[Opening Materials provided section]

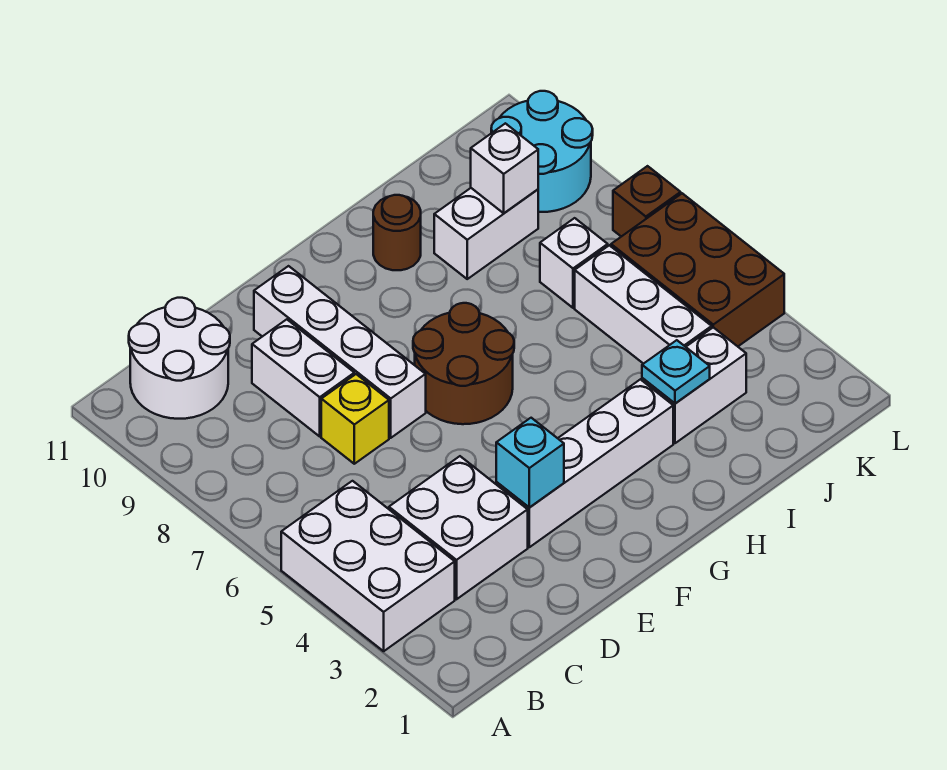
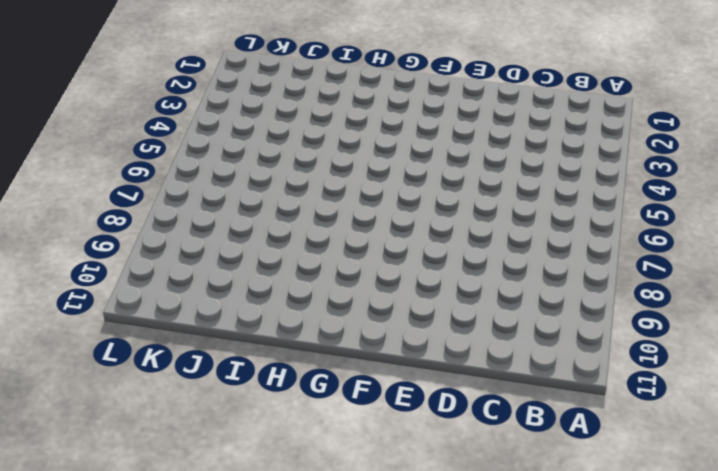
none -> white 2x3 brick [281,481,455,651]
none -> white 2x2 round brick [129,298,230,419]
none -> white 2x2 brick [389,456,528,599]

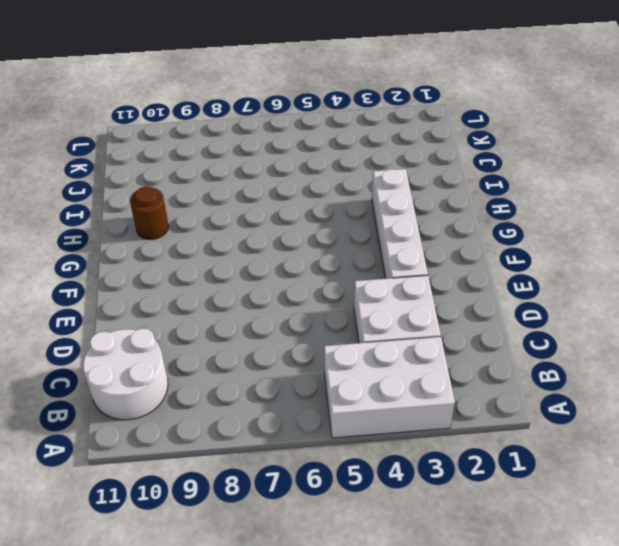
none -> yellow 1x1 brick [321,374,389,464]
none -> white 1x2 brick [252,319,354,436]
none -> white 1x4 brick [254,266,426,438]

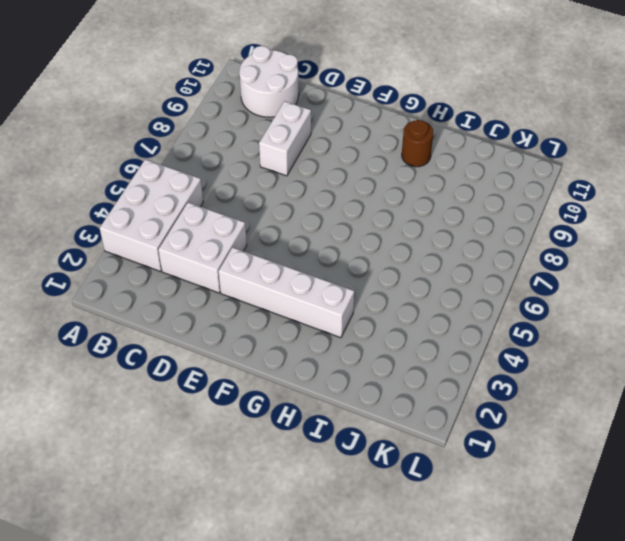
none -> yellow 1x1 brick [321,374,389,464]
none -> white 1x4 brick [254,266,426,438]
none -> brown 2x2 round brick [413,303,514,424]

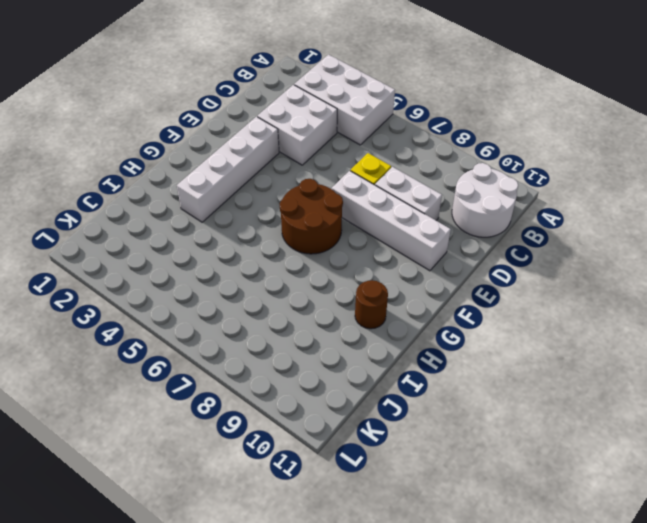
none -> white 1x2 brick [642,327,746,443]
none -> white 1x2 brick [434,188,538,279]
none -> white 1x3 brick [575,245,712,364]

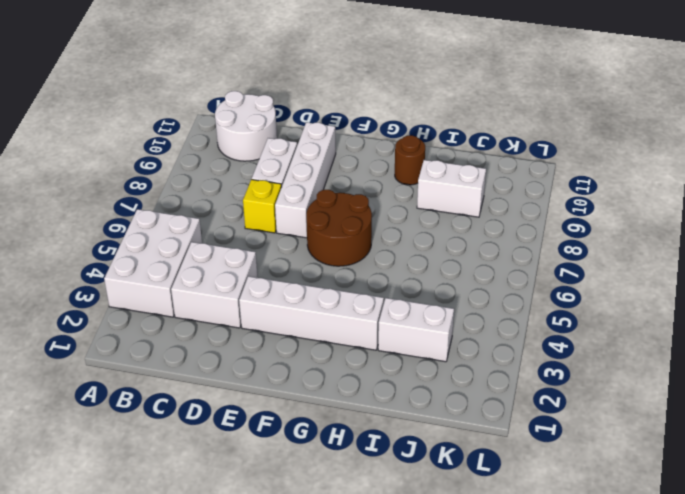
none -> white 1x3 brick [575,245,712,364]
none -> white 1x1 brick [540,218,608,308]
none -> brown 2x3 brick [611,193,784,346]

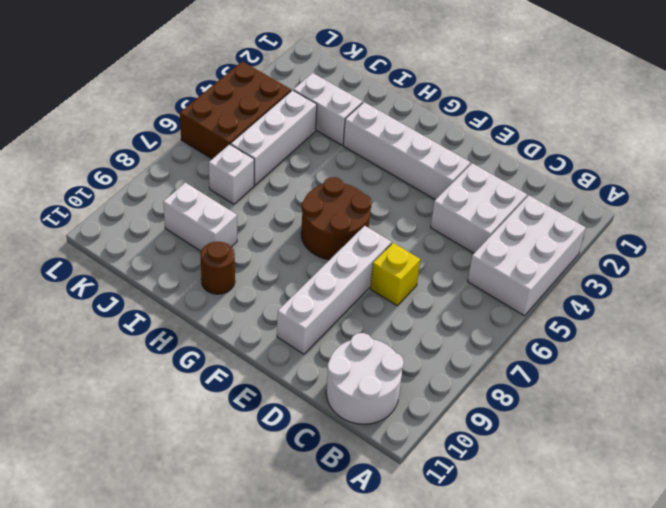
none -> white 1x2 brick [252,319,354,436]
none -> cyan 2x2 round brick [491,91,593,212]
none -> brown 1x1 brick [613,166,681,237]

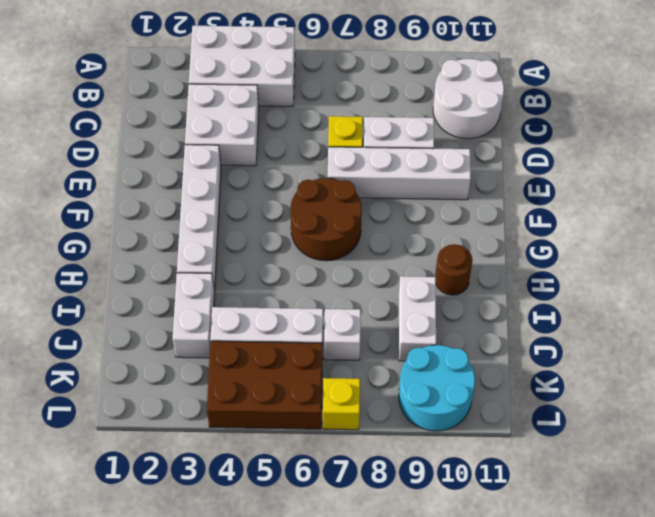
yellow 1x1 brick [323,378,360,430] -> brown 1x1 brick [613,166,681,237]
none -> cyan 1x1 brick [496,418,564,508]
none -> cyan 1x1 plate [642,340,710,404]
none -> white 1x1 brick [471,123,538,213]

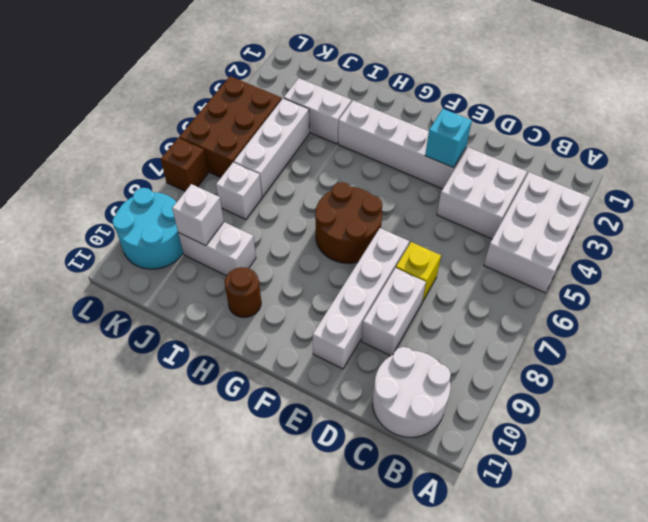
none -> cyan 1x1 plate [642,340,710,404]

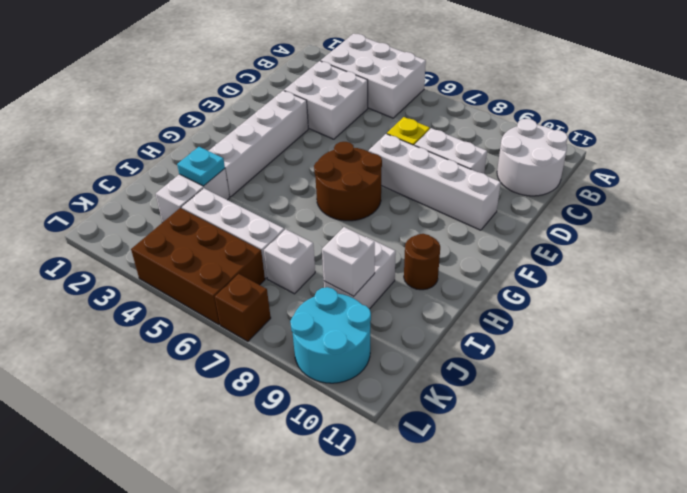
none -> cyan 1x1 brick [496,418,564,508]

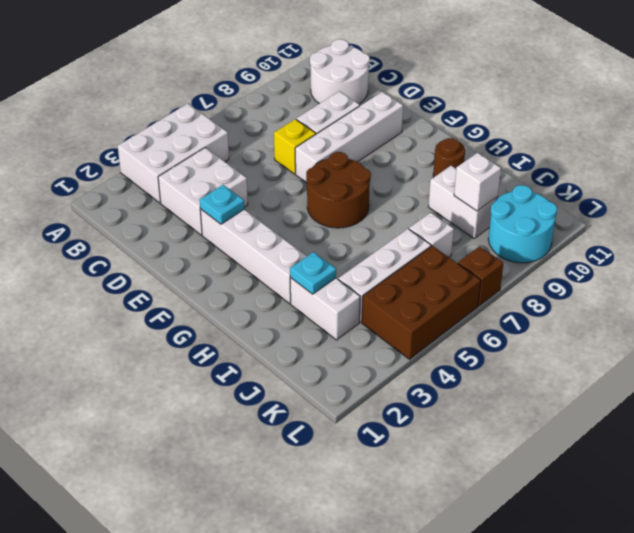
cyan 1x1 plate [200,185,244,224] -> cyan 1x1 brick [496,418,564,508]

[Closing Materials provided section]

**Work to complete:** Leave the images out. Set down all of the material above exactly.

**Exercise response:**
none -> white 2x3 brick [281,481,455,651]
none -> white 2x2 round brick [129,298,230,419]
none -> white 2x2 brick [389,456,528,599]

none -> yellow 1x1 brick [321,374,389,464]
none -> white 1x2 brick [252,319,354,436]
none -> white 1x4 brick [254,266,426,438]

none -> yellow 1x1 brick [321,374,389,464]
none -> white 1x4 brick [254,266,426,438]
none -> brown 2x2 round brick [413,303,514,424]

none -> white 1x2 brick [642,327,746,443]
none -> white 1x2 brick [434,188,538,279]
none -> white 1x3 brick [575,245,712,364]

none -> white 1x3 brick [575,245,712,364]
none -> white 1x1 brick [540,218,608,308]
none -> brown 2x3 brick [611,193,784,346]

none -> white 1x2 brick [252,319,354,436]
none -> cyan 2x2 round brick [491,91,593,212]
none -> brown 1x1 brick [613,166,681,237]

yellow 1x1 brick [323,378,360,430] -> brown 1x1 brick [613,166,681,237]
none -> cyan 1x1 brick [496,418,564,508]
none -> cyan 1x1 plate [642,340,710,404]
none -> white 1x1 brick [471,123,538,213]

none -> cyan 1x1 plate [642,340,710,404]

none -> cyan 1x1 brick [496,418,564,508]

cyan 1x1 plate [200,185,244,224] -> cyan 1x1 brick [496,418,564,508]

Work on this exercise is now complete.